------ Extracted records
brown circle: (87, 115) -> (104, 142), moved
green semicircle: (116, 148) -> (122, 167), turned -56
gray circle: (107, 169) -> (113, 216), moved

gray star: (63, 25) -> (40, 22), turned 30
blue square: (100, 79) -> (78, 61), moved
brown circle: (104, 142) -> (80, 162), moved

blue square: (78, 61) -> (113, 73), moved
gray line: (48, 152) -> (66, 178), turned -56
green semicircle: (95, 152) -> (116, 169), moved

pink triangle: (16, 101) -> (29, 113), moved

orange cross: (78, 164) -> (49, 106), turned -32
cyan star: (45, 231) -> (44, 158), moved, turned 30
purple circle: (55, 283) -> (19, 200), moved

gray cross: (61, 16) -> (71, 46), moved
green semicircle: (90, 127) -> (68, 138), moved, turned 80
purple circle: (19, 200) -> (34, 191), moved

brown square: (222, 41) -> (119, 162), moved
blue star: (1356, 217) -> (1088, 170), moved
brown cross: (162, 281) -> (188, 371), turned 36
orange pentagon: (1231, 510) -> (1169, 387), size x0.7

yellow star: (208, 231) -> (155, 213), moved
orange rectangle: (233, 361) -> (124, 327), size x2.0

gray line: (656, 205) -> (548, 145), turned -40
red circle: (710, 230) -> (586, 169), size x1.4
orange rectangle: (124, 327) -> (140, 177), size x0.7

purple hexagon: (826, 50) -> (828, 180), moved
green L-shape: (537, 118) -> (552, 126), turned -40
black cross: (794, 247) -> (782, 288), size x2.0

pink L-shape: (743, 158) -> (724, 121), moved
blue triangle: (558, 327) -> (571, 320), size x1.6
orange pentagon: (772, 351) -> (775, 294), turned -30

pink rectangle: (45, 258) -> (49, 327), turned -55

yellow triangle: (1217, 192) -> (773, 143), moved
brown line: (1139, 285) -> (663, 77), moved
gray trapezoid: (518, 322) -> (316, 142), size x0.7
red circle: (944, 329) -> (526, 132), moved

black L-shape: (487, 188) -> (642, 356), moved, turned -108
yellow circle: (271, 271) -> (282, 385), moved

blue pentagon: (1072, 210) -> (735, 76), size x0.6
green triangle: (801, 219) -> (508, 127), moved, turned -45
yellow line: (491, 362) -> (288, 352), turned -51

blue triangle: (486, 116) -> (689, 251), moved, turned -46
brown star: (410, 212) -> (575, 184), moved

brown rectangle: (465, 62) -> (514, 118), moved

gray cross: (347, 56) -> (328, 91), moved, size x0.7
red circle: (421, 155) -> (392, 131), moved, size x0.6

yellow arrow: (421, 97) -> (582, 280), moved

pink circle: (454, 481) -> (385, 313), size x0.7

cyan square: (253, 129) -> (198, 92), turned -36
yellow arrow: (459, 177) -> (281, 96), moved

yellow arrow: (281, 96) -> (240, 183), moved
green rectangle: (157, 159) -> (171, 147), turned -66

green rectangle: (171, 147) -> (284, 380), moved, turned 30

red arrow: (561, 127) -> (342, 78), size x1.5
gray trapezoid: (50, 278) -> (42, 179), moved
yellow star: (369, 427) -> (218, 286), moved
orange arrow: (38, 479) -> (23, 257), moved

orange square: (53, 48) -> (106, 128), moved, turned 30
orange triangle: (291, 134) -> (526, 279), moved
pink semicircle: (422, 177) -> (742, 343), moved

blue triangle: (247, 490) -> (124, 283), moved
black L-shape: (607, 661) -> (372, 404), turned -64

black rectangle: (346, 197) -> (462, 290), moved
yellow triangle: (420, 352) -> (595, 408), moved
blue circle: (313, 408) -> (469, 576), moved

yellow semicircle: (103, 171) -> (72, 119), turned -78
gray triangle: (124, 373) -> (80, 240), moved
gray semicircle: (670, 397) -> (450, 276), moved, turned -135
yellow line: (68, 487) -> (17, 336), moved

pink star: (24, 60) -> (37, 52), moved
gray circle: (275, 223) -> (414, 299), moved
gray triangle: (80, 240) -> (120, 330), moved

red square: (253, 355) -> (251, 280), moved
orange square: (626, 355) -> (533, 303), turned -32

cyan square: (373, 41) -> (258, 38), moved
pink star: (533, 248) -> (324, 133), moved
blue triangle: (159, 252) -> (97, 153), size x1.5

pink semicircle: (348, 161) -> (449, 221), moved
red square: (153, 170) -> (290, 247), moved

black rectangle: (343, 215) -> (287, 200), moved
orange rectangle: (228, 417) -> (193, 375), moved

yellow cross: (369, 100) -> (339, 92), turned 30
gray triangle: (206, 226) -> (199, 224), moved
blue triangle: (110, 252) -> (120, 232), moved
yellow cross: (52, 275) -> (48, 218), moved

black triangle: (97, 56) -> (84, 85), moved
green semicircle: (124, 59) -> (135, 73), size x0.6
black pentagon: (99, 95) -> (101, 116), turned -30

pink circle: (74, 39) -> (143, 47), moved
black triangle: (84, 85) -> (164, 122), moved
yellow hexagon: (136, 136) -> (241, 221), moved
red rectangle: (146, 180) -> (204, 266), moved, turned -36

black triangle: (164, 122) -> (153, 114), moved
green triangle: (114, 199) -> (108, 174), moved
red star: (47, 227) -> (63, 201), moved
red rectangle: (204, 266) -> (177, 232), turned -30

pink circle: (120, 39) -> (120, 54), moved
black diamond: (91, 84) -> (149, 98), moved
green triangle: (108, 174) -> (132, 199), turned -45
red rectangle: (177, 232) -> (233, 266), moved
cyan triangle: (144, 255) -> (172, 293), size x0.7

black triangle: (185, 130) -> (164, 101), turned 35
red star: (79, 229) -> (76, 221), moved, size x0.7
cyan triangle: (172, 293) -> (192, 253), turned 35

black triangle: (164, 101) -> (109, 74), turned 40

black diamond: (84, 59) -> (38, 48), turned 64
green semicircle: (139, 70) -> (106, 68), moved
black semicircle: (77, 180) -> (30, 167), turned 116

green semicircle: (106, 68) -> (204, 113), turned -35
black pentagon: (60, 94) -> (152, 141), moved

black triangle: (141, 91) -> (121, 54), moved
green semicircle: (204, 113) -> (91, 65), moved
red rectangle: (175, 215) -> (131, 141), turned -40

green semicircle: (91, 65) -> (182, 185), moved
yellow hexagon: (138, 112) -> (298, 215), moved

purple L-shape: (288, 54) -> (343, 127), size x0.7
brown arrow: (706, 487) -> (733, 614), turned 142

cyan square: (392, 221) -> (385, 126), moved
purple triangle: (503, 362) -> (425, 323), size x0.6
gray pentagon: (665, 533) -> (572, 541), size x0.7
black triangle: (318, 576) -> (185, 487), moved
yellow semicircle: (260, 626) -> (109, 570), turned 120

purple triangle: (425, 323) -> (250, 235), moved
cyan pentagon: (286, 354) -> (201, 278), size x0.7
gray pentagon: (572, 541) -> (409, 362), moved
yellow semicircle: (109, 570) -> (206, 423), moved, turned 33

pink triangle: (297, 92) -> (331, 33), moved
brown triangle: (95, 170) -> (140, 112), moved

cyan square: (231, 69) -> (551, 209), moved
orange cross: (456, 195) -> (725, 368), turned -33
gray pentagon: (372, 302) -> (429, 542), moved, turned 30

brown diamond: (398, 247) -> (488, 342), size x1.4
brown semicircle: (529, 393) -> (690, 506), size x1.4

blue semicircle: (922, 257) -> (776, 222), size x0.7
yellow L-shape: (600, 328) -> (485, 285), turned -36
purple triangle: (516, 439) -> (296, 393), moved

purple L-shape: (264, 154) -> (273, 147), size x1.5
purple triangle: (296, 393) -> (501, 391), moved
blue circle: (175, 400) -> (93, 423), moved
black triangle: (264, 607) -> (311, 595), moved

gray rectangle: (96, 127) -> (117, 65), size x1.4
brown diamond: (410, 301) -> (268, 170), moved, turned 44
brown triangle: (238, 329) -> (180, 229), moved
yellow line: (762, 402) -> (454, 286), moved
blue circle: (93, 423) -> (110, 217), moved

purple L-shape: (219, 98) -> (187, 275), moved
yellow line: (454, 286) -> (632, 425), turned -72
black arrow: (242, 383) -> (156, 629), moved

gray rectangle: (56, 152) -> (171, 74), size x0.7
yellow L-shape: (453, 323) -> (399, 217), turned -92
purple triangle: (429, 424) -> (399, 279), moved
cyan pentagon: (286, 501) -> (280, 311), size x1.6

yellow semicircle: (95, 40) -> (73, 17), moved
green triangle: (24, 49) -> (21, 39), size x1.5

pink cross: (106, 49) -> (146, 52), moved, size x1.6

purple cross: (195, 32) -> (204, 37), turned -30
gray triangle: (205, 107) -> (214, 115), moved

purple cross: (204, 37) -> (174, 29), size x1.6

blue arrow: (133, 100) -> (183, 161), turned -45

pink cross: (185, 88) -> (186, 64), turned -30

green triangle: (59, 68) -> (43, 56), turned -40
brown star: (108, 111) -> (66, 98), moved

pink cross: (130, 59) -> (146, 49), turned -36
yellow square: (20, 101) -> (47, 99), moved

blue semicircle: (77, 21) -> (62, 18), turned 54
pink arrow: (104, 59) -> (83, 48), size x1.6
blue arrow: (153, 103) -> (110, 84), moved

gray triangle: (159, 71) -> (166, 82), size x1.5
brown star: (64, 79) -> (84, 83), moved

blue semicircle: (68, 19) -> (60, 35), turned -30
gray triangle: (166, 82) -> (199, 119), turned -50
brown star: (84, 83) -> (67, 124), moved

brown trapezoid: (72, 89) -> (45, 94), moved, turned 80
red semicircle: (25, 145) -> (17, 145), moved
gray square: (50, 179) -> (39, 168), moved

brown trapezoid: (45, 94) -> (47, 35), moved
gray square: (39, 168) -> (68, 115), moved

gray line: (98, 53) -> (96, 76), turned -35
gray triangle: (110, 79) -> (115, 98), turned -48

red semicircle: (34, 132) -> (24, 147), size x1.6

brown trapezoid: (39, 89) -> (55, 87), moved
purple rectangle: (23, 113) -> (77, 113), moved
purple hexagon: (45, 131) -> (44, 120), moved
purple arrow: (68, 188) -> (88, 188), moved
------------
▶ **Task to complete**:
In your answer, include only the lines above starting at the line that holds "blue arrow: (153, 103) -> (110, 84), moved" and ending at the line that holds "purple rectangle: (23, 113)", copied exactly.

▶ **Answer box**:
blue arrow: (153, 103) -> (110, 84), moved

gray triangle: (159, 71) -> (166, 82), size x1.5
brown star: (64, 79) -> (84, 83), moved

blue semicircle: (68, 19) -> (60, 35), turned -30
gray triangle: (166, 82) -> (199, 119), turned -50
brown star: (84, 83) -> (67, 124), moved

brown trapezoid: (72, 89) -> (45, 94), moved, turned 80
red semicircle: (25, 145) -> (17, 145), moved
gray square: (50, 179) -> (39, 168), moved

brown trapezoid: (45, 94) -> (47, 35), moved
gray square: (39, 168) -> (68, 115), moved

gray line: (98, 53) -> (96, 76), turned -35
gray triangle: (110, 79) -> (115, 98), turned -48

red semicircle: (34, 132) -> (24, 147), size x1.6

brown trapezoid: (39, 89) -> (55, 87), moved
purple rectangle: (23, 113) -> (77, 113), moved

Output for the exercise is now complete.